▶ _The data_

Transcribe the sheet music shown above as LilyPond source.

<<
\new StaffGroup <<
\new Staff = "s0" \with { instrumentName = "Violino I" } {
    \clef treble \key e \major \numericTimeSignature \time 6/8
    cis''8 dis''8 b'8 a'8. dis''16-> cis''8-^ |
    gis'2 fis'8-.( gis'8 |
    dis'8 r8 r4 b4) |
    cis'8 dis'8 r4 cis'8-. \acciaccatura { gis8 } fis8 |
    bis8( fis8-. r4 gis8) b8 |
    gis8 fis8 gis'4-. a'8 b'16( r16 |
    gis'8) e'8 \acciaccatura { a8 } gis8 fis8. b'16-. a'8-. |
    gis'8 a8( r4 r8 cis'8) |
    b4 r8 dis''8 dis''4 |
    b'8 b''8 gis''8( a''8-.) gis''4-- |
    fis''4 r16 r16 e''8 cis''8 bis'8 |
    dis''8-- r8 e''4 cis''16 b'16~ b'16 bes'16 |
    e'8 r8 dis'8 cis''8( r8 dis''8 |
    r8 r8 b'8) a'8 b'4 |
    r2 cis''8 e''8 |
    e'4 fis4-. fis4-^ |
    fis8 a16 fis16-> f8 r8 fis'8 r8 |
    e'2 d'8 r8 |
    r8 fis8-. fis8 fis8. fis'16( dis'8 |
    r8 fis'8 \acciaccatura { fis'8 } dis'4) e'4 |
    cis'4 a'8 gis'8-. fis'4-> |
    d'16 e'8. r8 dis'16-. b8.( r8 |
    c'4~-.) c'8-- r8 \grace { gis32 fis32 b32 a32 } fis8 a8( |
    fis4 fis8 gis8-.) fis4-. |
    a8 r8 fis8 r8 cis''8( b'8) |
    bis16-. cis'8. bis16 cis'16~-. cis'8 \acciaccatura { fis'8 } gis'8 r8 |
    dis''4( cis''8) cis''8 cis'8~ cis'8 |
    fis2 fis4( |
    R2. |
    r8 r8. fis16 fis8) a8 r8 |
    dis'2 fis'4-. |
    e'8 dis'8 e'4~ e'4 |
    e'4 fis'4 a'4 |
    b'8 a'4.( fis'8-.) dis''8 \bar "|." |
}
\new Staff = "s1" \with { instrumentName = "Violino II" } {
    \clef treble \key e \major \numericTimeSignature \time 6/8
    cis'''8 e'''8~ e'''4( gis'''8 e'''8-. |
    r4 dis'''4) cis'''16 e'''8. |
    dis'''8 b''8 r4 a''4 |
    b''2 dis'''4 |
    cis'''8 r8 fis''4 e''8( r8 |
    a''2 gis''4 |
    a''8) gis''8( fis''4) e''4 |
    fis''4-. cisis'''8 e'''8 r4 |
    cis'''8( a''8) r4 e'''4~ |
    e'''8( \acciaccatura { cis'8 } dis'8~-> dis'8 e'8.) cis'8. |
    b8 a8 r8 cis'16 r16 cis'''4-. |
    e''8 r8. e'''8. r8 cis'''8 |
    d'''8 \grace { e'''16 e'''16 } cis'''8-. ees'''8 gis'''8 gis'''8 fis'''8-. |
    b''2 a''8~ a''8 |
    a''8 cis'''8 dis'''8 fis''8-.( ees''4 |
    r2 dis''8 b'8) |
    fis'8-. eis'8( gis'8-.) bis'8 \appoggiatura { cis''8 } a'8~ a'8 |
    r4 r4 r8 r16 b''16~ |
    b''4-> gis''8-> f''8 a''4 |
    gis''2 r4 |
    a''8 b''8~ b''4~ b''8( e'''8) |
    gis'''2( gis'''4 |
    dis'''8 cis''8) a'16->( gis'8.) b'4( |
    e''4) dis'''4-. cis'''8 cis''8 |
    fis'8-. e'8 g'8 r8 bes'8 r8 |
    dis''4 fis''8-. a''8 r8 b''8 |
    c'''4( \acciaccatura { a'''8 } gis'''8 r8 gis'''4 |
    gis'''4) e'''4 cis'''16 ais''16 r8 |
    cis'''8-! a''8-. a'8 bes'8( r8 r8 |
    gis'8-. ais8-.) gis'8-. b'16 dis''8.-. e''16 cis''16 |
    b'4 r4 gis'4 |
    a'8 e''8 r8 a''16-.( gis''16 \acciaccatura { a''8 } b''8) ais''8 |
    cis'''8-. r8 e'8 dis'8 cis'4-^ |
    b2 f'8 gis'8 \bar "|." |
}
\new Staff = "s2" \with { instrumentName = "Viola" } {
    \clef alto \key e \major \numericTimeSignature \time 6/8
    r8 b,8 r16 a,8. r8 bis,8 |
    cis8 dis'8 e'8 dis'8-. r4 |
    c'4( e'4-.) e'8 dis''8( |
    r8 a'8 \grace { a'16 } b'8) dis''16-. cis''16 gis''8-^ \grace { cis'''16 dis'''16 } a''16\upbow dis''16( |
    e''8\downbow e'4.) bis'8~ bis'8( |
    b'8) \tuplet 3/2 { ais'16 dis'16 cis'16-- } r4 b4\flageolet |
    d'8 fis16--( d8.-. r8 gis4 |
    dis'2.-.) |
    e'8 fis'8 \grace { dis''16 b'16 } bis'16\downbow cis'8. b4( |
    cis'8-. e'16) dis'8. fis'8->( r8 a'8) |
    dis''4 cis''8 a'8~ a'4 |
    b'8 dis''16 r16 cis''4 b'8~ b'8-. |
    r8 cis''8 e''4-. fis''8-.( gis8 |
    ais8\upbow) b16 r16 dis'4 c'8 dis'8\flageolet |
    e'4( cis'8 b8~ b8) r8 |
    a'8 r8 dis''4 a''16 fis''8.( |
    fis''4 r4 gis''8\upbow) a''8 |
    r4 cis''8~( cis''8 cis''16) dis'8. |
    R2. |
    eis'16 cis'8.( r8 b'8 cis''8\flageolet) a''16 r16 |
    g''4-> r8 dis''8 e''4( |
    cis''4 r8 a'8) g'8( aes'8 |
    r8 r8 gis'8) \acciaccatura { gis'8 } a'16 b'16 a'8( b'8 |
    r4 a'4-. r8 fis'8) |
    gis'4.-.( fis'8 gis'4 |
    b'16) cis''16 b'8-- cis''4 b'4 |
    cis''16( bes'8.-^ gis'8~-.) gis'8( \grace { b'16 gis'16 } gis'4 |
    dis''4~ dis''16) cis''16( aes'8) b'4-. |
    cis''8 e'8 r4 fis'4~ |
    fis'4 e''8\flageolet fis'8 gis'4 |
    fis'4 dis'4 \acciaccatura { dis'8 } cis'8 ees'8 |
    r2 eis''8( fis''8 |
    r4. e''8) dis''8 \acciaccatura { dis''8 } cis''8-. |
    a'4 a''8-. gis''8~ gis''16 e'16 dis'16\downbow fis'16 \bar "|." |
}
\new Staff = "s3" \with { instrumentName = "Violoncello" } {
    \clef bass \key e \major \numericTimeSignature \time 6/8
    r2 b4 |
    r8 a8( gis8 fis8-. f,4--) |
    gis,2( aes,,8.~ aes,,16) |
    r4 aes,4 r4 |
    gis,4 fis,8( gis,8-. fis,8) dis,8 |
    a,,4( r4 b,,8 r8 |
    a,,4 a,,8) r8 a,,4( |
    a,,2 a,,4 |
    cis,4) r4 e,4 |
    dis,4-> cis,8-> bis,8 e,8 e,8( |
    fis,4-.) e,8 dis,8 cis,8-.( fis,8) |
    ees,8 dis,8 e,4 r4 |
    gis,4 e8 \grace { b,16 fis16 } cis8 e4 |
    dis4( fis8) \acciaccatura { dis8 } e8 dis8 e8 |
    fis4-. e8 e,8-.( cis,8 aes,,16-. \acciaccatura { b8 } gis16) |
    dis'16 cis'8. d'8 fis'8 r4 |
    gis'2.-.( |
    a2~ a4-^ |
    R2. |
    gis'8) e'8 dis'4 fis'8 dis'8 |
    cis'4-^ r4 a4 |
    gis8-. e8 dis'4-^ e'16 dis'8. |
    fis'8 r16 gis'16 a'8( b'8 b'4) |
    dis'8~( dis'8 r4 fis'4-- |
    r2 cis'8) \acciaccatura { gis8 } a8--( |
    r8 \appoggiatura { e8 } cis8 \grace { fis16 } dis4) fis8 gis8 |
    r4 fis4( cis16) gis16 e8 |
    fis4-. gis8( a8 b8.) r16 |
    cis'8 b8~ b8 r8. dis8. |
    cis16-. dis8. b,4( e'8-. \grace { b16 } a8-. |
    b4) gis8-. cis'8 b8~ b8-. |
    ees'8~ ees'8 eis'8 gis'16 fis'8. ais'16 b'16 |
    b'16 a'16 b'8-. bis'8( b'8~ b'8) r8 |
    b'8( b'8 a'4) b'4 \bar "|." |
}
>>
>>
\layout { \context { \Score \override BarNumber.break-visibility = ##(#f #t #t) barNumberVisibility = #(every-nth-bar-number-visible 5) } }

▶ _Objective_
Return every line of the records above that contains the string "numericTimeSignature".

▶ _Correct output_
    \clef treble \key e \major \numericTimeSignature \time 6/8
    \clef treble \key e \major \numericTimeSignature \time 6/8
    \clef alto \key e \major \numericTimeSignature \time 6/8
    \clef bass \key e \major \numericTimeSignature \time 6/8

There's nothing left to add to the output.